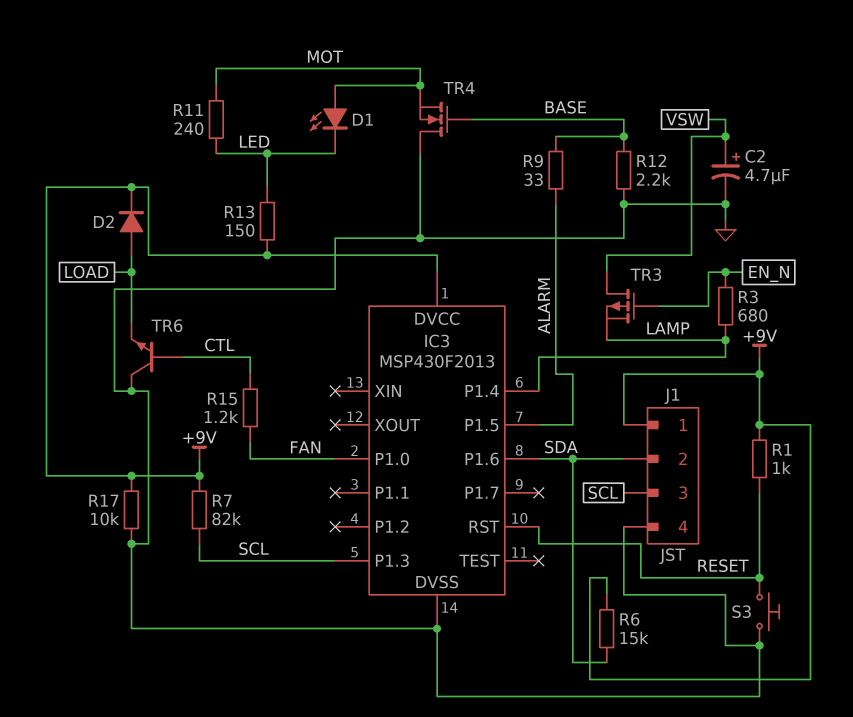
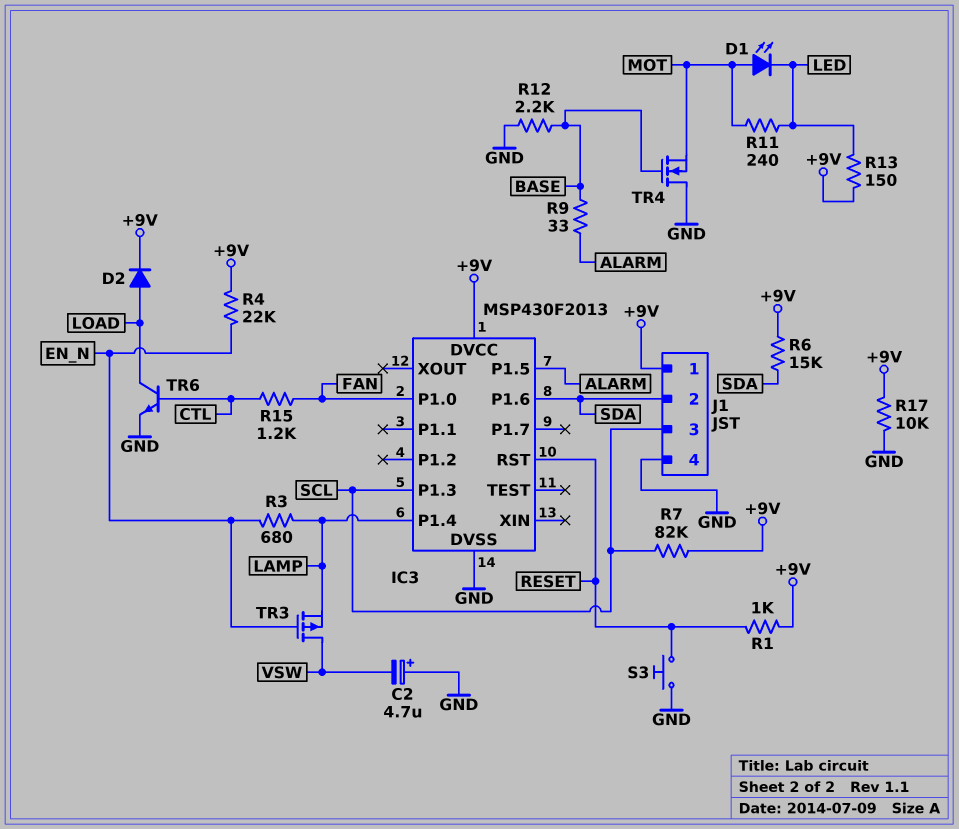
C2: 4.7uF (plus VSW, minus GND) -> 4.7uF (plus GND, minus VSW)
R4: none -> 22k (+9V, EN_N)
TR6: NPN (B CTL, C GND, E LOAD) -> NPN (B CTL, C LOAD, E GND)

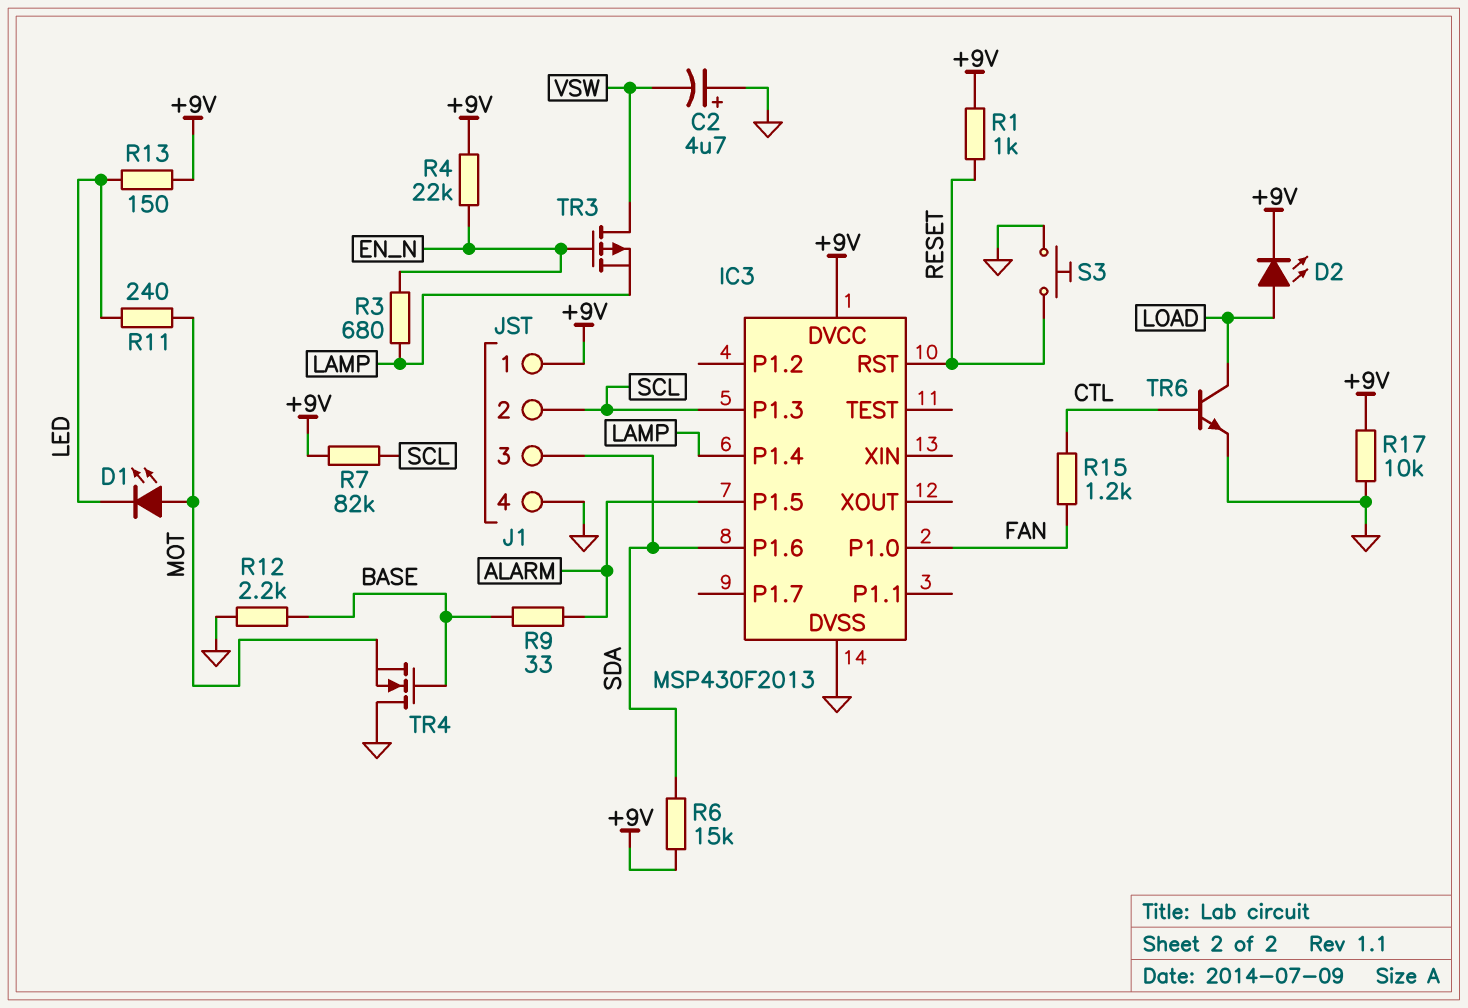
D2: diode (A LOAD, K +9V) -> LED (A LOAD, K +9V)
J1 pin 2: SDA -> SCL
J1 pin 3: SCL -> SDA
------------------------------------------------------------
▶ _TASK PROMPT_
Repeat each record exactly, with the pictures left out.

▶ _ANSWER BELOW_
C2: 4.7uF (plus VSW, minus GND) -> 4.7uF (plus GND, minus VSW)
R4: none -> 22k (+9V, EN_N)
TR6: NPN (B CTL, C GND, E LOAD) -> NPN (B CTL, C LOAD, E GND)

D2: diode (A LOAD, K +9V) -> LED (A LOAD, K +9V)
J1 pin 2: SDA -> SCL
J1 pin 3: SCL -> SDA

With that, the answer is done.